» Task statement:
Arrange the stretch of data below, from the line containing "Between point (347, 90)" through the line containing "The image size is (853, 640). In", as a numbered list, leaving out any blank lines.
------ Task material ------
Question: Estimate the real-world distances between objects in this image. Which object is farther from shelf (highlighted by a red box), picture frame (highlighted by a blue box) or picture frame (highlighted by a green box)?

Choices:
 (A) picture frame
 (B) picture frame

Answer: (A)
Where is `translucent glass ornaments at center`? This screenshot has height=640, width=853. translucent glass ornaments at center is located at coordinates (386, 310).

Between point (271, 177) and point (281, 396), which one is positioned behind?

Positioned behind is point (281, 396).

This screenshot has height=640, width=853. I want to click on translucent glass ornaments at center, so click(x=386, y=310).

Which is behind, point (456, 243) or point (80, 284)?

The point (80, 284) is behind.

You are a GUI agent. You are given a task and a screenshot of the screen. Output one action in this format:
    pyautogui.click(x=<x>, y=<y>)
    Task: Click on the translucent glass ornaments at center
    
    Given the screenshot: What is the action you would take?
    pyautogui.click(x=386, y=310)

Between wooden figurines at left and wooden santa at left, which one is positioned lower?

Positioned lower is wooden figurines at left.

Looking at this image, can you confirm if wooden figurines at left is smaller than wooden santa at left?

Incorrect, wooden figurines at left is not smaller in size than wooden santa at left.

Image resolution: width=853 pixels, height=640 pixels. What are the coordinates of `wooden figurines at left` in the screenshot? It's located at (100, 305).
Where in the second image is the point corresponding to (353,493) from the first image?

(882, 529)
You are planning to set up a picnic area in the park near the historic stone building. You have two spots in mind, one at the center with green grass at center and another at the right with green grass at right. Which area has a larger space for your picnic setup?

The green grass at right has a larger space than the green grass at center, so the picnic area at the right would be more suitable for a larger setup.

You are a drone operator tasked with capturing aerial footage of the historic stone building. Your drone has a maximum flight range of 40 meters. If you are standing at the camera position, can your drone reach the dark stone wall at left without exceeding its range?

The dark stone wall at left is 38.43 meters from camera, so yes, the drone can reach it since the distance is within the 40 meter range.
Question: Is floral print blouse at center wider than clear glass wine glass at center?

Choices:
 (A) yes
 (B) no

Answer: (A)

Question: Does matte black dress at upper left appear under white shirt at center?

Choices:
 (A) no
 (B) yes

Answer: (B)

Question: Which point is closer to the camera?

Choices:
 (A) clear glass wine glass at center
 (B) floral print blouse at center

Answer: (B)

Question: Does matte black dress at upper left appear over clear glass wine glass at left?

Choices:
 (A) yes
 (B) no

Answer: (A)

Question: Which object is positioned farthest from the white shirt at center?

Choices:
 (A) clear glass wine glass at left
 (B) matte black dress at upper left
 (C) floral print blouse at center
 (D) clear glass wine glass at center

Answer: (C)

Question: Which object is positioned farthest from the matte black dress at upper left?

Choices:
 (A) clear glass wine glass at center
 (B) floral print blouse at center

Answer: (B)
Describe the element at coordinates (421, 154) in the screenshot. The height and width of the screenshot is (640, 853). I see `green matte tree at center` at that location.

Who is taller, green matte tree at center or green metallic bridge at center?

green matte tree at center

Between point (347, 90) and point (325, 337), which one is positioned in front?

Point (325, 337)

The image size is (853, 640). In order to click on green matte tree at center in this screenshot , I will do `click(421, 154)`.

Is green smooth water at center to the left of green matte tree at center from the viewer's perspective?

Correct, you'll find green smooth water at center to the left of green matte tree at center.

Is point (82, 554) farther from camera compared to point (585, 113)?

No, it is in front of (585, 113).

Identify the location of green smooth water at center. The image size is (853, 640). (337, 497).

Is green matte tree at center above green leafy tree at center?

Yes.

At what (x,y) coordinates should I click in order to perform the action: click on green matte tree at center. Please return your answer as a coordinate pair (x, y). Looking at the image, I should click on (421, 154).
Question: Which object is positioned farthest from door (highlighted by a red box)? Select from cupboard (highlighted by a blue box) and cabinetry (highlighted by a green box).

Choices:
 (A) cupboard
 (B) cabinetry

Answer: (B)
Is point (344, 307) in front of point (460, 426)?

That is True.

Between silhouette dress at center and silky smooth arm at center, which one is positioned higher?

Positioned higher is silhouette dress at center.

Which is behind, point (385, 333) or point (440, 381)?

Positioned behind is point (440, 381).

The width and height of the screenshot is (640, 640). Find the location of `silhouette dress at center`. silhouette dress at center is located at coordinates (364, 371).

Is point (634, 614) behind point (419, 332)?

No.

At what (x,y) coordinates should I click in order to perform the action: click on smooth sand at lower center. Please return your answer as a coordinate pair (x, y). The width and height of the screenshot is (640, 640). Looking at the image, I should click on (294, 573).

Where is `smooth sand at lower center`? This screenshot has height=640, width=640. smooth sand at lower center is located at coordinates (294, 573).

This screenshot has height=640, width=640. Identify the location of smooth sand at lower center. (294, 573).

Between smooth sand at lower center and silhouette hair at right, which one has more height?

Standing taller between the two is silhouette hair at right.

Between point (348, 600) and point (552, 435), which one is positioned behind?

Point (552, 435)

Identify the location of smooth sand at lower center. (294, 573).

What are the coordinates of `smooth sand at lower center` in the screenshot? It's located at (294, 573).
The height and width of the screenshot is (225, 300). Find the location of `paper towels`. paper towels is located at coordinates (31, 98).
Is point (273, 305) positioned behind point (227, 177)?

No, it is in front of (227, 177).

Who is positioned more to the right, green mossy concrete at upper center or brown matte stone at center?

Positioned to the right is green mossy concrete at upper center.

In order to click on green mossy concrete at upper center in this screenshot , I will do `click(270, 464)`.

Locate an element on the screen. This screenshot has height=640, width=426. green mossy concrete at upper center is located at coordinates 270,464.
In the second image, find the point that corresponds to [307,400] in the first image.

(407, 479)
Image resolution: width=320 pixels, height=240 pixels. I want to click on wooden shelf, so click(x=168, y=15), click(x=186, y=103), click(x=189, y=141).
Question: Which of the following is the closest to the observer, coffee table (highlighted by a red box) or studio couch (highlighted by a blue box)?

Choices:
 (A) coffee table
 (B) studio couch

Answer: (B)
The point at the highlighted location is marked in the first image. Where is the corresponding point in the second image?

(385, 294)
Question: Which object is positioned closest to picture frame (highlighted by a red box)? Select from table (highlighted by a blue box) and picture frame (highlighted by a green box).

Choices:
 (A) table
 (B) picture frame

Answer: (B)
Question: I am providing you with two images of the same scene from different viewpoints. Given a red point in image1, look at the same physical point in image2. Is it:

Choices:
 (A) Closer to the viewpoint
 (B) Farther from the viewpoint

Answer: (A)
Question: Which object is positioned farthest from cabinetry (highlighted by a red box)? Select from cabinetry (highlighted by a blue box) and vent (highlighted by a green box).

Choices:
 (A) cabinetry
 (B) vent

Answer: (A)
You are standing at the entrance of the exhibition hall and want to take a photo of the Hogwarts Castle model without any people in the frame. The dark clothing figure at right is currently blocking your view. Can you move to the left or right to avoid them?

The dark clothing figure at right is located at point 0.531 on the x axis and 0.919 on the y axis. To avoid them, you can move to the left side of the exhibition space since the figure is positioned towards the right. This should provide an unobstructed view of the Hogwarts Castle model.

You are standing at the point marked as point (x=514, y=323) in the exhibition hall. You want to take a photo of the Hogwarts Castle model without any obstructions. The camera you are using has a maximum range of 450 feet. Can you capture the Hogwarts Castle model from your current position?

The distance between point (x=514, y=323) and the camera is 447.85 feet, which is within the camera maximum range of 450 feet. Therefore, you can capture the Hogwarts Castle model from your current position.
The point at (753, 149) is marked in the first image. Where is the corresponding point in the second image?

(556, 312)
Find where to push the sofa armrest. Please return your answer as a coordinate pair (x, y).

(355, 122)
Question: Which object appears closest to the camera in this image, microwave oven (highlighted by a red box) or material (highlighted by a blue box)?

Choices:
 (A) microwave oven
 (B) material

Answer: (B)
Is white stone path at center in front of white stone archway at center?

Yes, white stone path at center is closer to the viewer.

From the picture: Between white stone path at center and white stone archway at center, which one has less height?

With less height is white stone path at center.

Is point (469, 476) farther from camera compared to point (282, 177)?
------
» Written solution:
1. Between point (347, 90) and point (325, 337), which one is positioned in front?
2. Point (325, 337)
3. The image size is (853, 640). In order to click on green matte tree at center in this screenshot , I will do `click(421, 154)`.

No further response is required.